= Exercise goal =
Among the entries below, retype exactly the lines starting with the one with "IMU3 pin INT: D2 -> D8" and going on through the one with "POT pin VCC: none -> 5V", but not the pictures.

[Before-and-after change data]
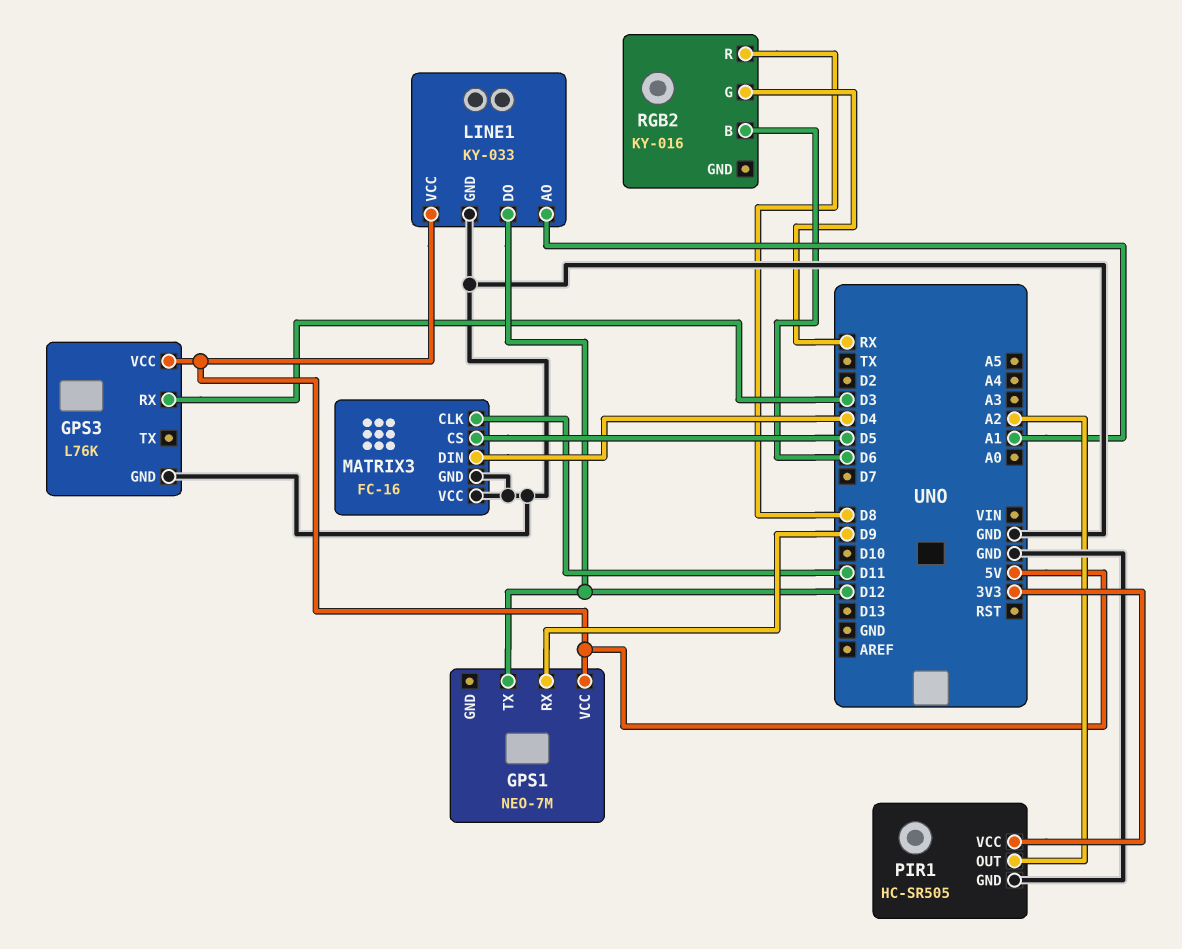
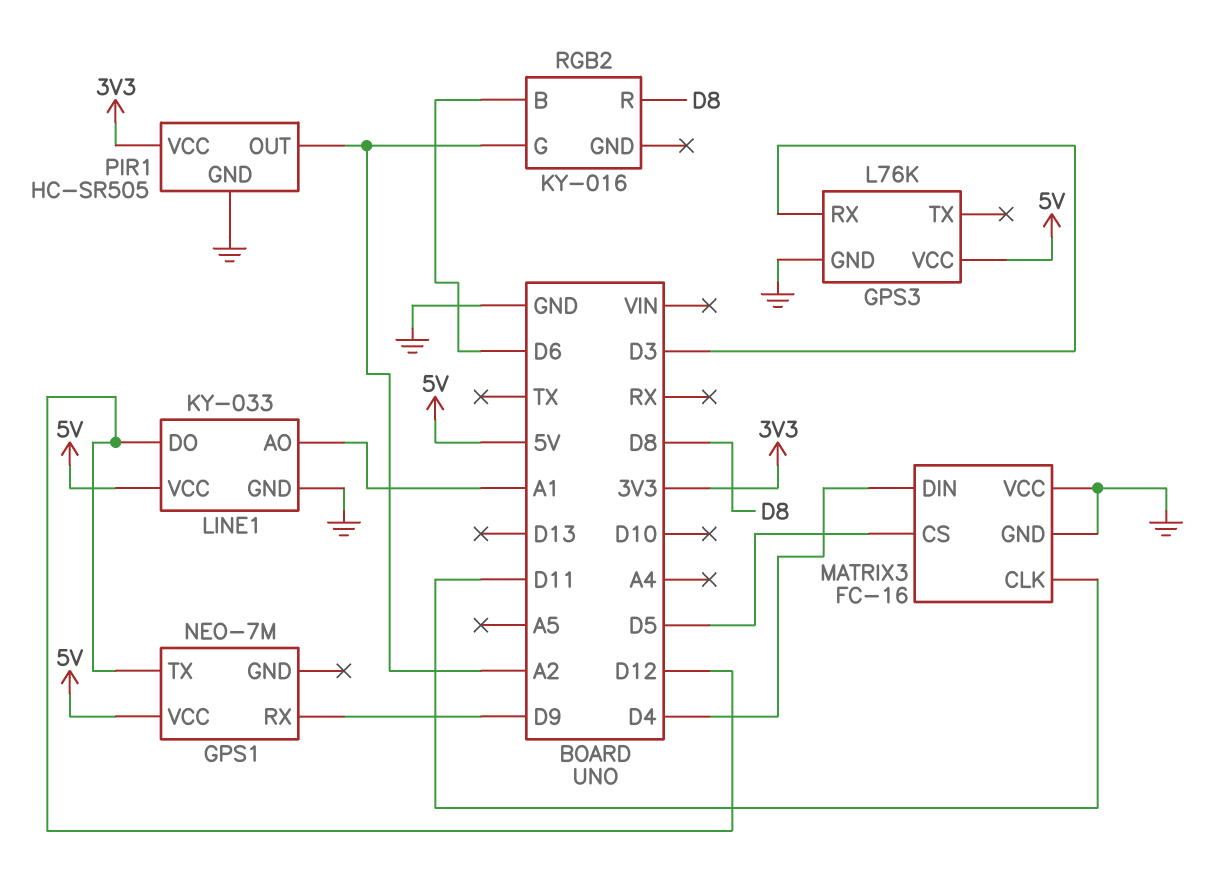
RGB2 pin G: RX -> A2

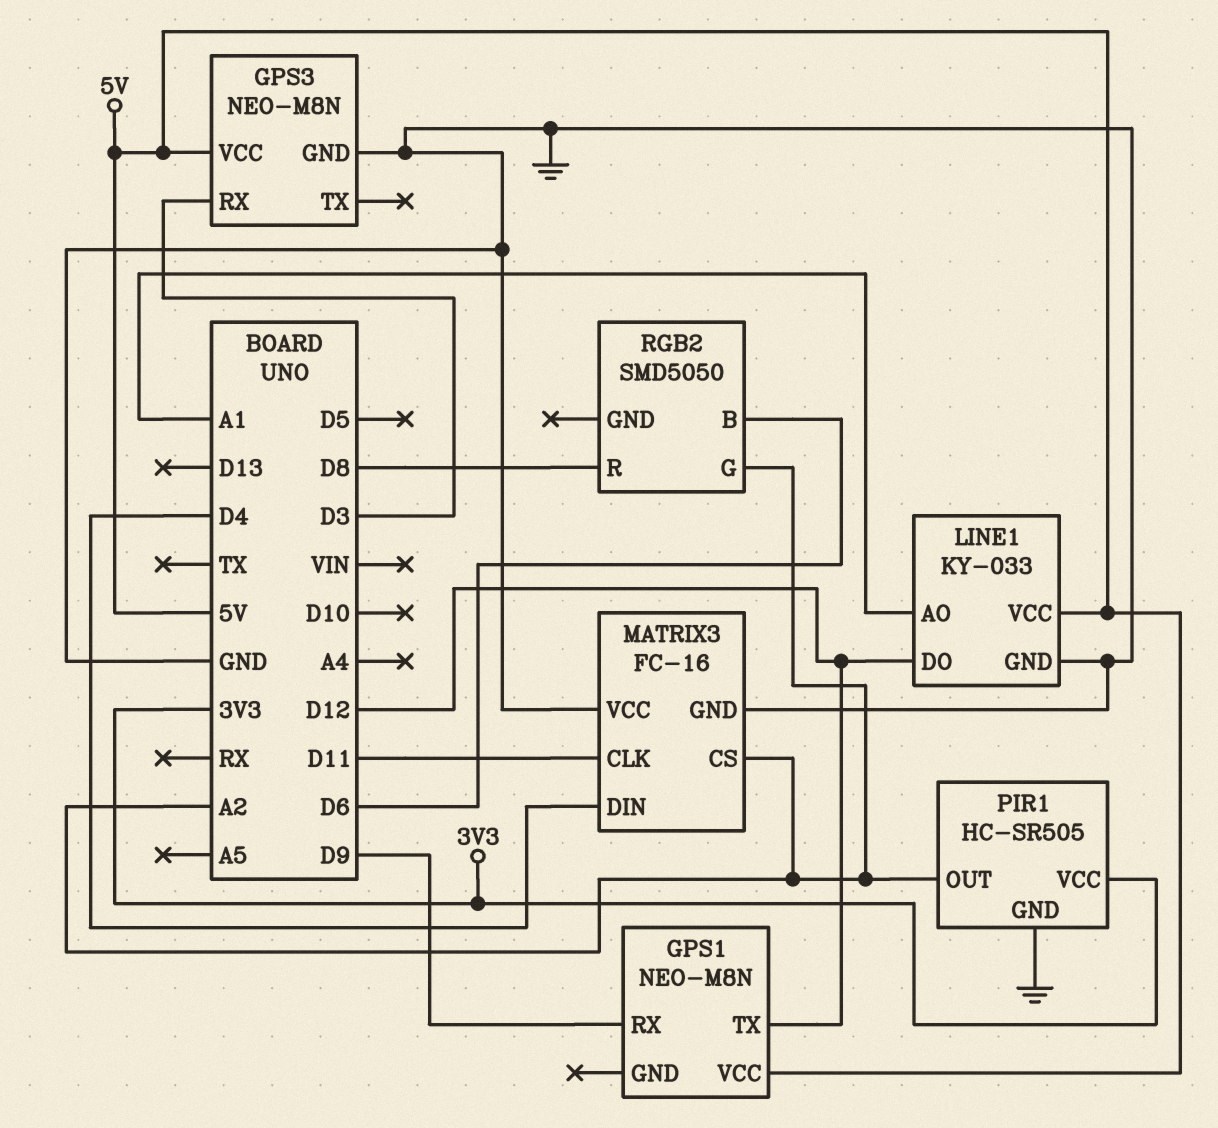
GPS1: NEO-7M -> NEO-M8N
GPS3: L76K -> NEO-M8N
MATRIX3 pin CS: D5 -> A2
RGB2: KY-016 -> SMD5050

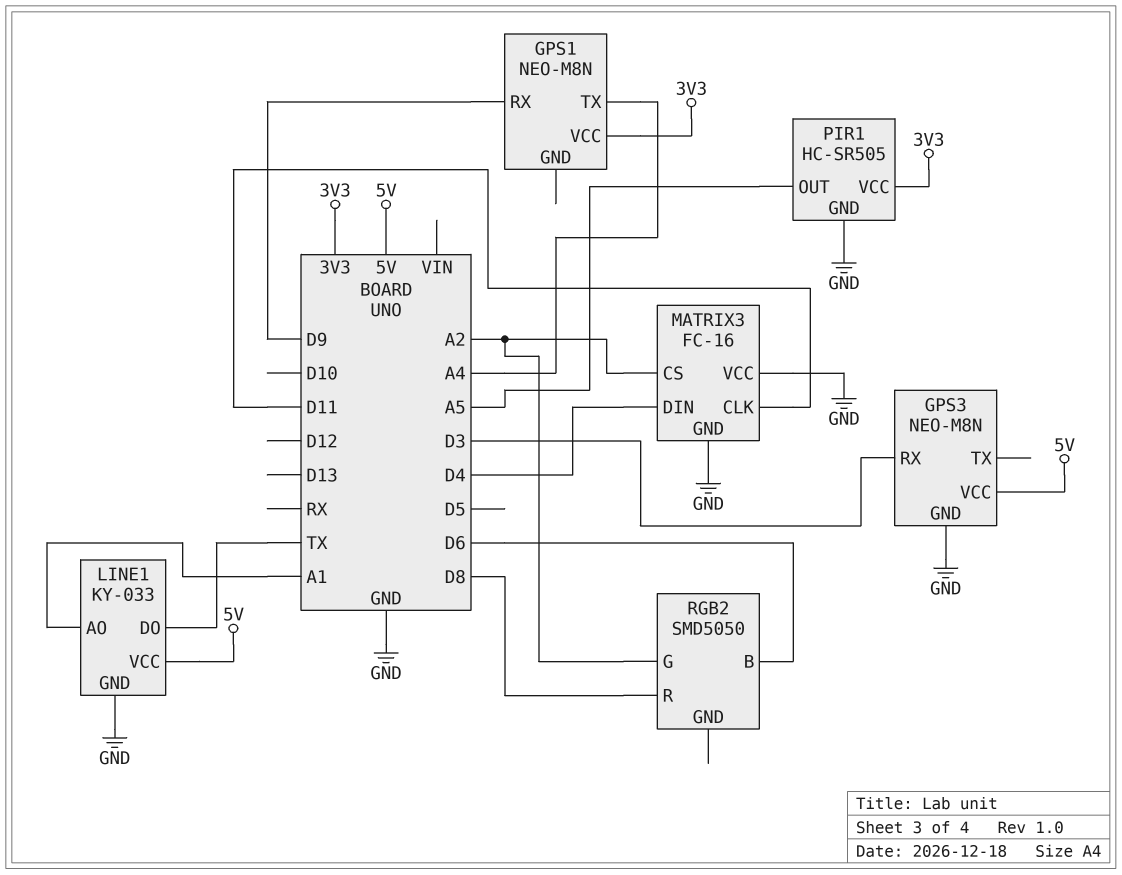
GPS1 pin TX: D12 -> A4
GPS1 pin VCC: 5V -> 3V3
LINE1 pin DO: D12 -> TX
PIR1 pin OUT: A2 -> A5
* * *
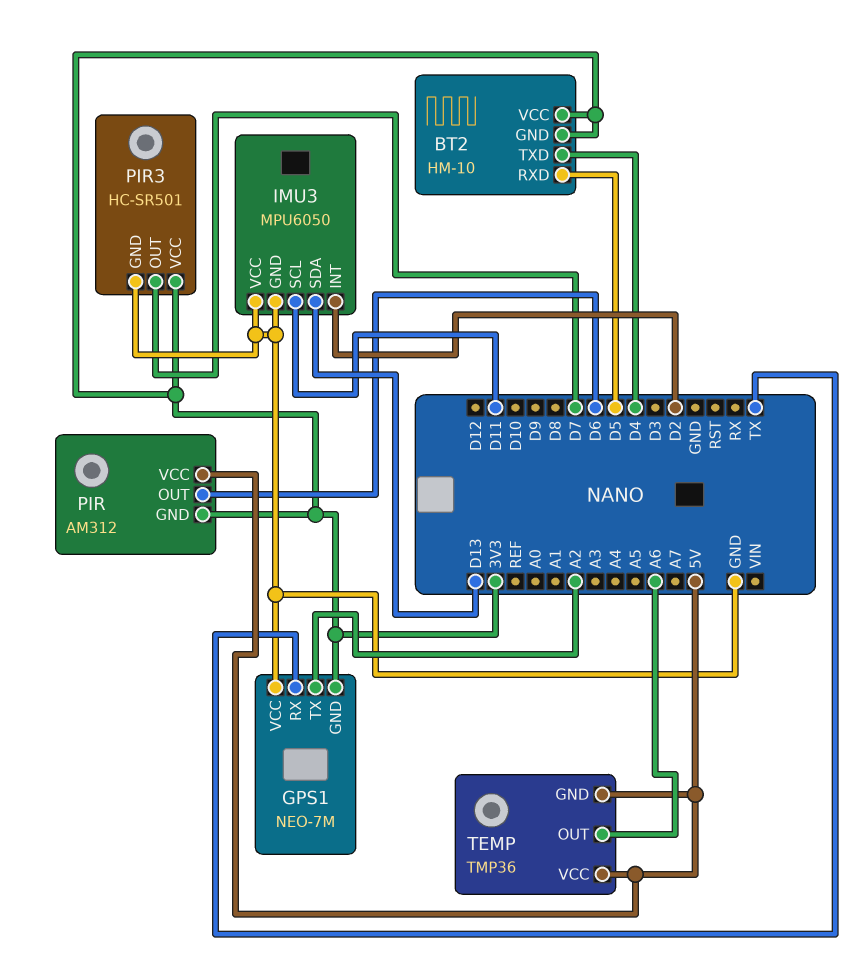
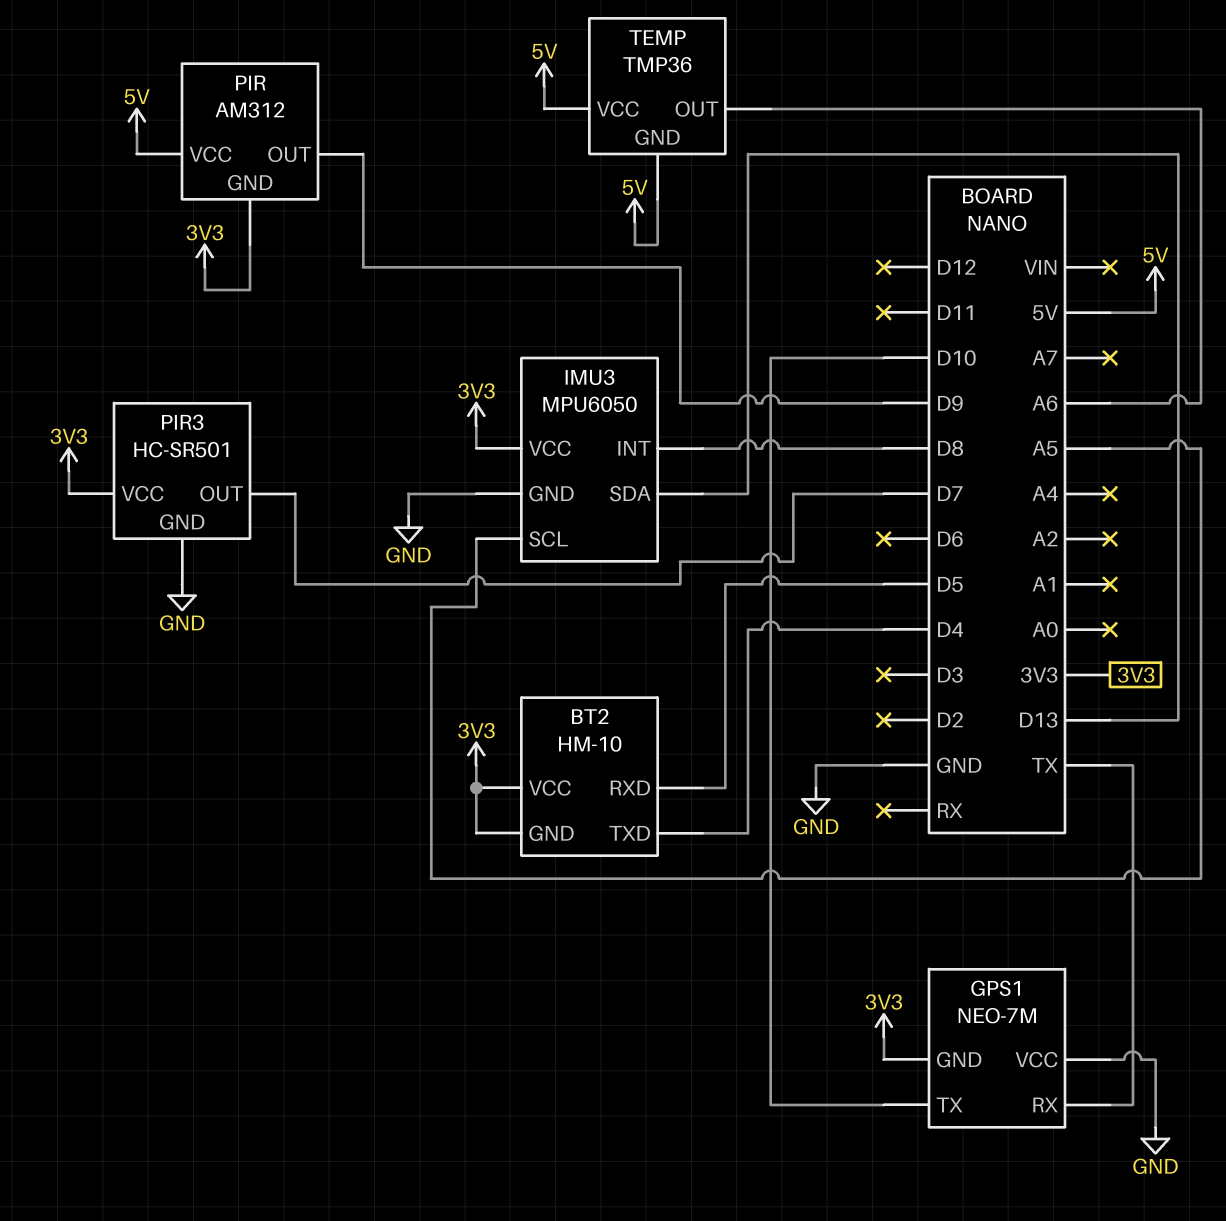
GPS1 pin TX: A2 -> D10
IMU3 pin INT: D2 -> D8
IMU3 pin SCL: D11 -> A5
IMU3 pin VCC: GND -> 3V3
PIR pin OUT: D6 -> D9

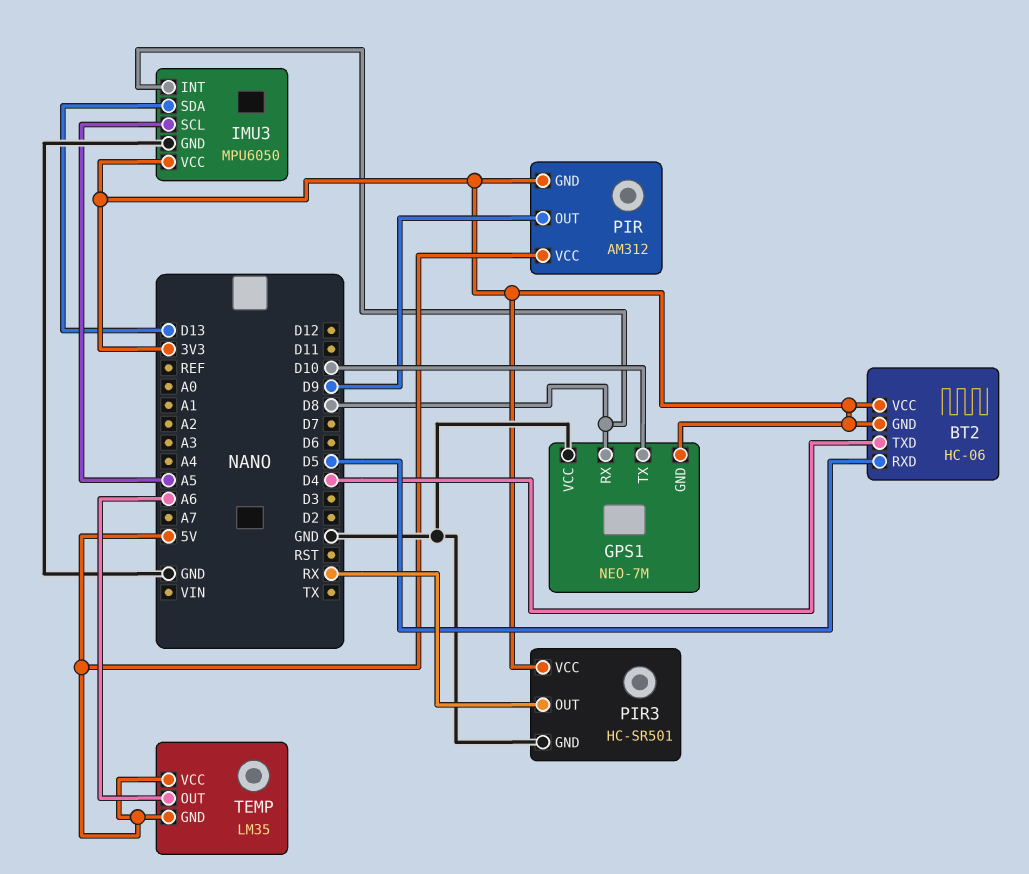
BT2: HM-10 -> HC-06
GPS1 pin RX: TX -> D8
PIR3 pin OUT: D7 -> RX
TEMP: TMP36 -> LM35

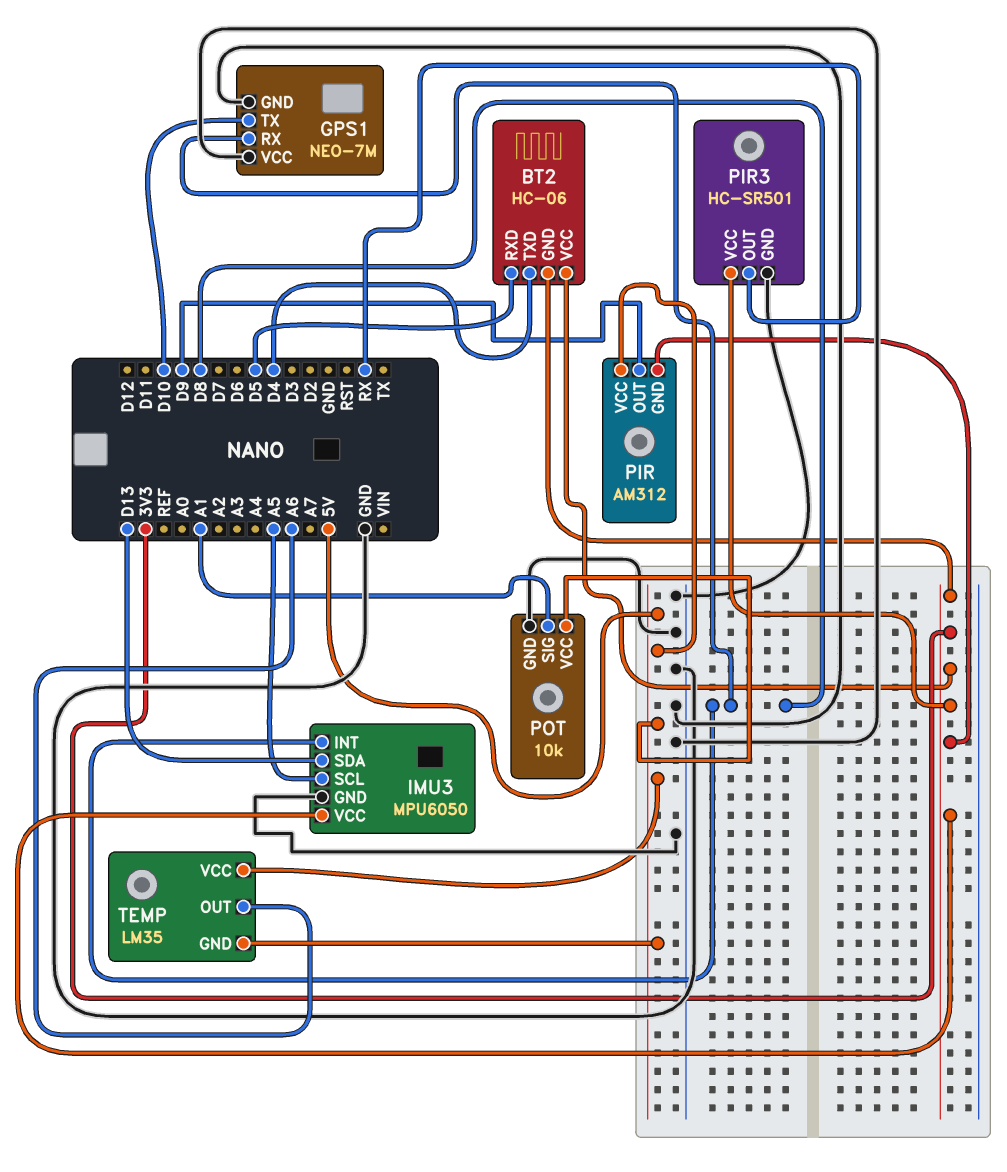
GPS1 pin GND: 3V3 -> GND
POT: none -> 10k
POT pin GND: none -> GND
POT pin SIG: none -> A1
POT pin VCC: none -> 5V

= Written answer =
IMU3 pin INT: D2 -> D8
IMU3 pin SCL: D11 -> A5
IMU3 pin VCC: GND -> 3V3
PIR pin OUT: D6 -> D9

BT2: HM-10 -> HC-06
GPS1 pin RX: TX -> D8
PIR3 pin OUT: D7 -> RX
TEMP: TMP36 -> LM35

GPS1 pin GND: 3V3 -> GND
POT: none -> 10k
POT pin GND: none -> GND
POT pin SIG: none -> A1
POT pin VCC: none -> 5V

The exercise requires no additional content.